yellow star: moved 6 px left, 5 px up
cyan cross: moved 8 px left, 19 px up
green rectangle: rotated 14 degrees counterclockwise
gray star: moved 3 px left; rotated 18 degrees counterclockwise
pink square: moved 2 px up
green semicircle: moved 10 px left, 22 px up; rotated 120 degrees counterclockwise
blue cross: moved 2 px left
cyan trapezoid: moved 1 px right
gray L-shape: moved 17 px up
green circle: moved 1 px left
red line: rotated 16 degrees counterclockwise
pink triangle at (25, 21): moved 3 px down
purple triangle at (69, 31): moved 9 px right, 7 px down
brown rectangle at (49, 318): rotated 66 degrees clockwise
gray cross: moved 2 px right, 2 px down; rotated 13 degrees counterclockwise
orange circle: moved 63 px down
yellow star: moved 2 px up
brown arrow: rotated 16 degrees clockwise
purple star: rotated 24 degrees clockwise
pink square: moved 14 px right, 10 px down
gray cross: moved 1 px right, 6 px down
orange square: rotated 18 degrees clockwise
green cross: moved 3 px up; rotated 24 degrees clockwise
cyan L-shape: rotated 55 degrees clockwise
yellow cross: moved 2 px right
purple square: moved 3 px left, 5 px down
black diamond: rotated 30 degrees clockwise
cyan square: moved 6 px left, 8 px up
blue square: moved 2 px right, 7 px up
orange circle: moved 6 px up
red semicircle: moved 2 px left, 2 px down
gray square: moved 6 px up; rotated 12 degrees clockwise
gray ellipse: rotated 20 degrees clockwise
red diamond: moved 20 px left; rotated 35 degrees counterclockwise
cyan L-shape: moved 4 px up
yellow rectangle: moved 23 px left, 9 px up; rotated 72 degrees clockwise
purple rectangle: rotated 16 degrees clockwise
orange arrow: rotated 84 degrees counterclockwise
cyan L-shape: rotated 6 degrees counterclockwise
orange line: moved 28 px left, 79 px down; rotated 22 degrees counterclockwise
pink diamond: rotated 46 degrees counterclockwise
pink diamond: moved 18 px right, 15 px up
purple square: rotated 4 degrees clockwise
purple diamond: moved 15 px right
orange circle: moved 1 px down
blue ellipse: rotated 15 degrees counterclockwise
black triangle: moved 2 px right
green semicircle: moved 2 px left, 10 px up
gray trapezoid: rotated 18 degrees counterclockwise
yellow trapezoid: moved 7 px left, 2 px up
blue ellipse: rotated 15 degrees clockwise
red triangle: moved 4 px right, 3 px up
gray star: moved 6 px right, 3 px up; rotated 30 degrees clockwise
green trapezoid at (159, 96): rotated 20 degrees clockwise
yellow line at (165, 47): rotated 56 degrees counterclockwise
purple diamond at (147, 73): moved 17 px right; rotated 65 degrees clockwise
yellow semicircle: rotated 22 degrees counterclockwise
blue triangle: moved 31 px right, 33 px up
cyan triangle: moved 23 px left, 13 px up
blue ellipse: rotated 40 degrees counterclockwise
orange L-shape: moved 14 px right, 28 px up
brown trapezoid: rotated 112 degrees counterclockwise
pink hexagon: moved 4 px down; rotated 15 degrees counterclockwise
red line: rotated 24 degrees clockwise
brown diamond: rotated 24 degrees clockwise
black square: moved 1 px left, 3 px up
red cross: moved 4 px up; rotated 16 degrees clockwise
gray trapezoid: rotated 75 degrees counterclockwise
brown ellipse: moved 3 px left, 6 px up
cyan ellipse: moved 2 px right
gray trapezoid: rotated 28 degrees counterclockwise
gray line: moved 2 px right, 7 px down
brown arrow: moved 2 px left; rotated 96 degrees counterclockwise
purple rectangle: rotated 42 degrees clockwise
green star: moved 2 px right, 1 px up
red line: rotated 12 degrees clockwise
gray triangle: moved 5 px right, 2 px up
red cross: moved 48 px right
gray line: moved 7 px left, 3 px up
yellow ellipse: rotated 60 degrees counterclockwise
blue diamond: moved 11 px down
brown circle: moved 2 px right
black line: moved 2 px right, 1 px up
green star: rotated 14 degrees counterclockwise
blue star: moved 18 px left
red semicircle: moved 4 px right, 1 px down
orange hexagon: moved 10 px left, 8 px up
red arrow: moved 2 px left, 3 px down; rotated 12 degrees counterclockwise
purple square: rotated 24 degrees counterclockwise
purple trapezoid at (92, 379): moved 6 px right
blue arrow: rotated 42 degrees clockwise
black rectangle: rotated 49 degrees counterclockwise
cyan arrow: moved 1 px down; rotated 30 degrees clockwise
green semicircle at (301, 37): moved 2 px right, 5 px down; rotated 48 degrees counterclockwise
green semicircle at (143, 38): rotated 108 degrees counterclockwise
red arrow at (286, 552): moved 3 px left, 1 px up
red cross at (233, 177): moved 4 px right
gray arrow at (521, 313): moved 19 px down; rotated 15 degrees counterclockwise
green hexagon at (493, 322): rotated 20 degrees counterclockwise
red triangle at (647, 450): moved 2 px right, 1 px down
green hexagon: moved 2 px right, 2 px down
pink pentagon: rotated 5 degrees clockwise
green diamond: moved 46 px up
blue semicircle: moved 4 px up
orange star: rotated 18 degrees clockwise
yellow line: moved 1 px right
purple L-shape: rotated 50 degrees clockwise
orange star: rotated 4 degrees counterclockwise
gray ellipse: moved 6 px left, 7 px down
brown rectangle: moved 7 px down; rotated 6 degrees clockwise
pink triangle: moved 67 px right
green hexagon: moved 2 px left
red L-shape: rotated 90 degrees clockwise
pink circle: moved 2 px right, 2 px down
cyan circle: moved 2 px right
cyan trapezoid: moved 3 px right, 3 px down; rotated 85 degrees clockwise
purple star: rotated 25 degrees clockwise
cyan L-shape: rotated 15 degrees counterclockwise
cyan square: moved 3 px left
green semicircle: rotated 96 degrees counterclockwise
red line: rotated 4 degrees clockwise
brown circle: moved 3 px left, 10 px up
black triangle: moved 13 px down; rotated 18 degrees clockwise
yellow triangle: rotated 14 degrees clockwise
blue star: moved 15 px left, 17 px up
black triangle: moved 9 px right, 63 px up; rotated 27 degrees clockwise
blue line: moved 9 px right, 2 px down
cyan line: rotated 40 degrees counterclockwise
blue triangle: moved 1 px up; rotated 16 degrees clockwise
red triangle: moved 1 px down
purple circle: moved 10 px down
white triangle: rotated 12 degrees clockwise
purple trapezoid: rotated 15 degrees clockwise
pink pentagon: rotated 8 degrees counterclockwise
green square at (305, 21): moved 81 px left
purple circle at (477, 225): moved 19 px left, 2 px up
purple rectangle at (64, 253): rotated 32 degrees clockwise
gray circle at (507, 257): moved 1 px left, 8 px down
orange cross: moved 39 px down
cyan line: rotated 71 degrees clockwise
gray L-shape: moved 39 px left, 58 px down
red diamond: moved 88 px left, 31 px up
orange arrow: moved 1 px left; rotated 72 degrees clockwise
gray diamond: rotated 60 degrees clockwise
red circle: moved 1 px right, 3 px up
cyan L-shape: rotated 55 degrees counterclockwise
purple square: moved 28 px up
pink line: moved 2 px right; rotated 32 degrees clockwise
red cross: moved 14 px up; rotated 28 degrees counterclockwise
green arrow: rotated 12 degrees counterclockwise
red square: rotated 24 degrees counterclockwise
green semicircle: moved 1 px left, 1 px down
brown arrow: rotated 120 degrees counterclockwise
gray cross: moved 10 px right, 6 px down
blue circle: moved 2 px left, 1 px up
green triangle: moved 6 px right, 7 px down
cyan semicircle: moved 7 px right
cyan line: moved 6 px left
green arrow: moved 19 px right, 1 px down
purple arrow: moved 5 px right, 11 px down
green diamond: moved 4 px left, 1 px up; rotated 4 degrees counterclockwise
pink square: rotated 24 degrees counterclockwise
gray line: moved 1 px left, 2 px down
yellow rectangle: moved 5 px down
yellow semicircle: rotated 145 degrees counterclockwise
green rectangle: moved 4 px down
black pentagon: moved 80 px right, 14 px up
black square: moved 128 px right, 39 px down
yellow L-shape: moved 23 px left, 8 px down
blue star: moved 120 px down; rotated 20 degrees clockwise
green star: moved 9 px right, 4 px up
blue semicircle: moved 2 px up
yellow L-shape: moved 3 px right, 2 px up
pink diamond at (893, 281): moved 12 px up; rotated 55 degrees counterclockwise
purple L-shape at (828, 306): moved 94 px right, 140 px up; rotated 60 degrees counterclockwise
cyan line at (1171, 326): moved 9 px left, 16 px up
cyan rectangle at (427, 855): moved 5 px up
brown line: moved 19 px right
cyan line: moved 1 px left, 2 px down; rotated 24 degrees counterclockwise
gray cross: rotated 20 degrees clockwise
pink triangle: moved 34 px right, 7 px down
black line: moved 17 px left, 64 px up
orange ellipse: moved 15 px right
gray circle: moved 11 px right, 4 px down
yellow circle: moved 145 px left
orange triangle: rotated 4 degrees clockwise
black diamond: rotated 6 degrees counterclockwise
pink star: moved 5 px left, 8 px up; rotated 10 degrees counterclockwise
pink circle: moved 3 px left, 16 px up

⁂

Copy out the material from its first line down to and including the line that holds "green circle: moved 1 px left", keeping every word and number unchanged.

yellow star: moved 6 px left, 5 px up
cyan cross: moved 8 px left, 19 px up
green rectangle: rotated 14 degrees counterclockwise
gray star: moved 3 px left; rotated 18 degrees counterclockwise
pink square: moved 2 px up
green semicircle: moved 10 px left, 22 px up; rotated 120 degrees counterclockwise
blue cross: moved 2 px left
cyan trapezoid: moved 1 px right
gray L-shape: moved 17 px up
green circle: moved 1 px left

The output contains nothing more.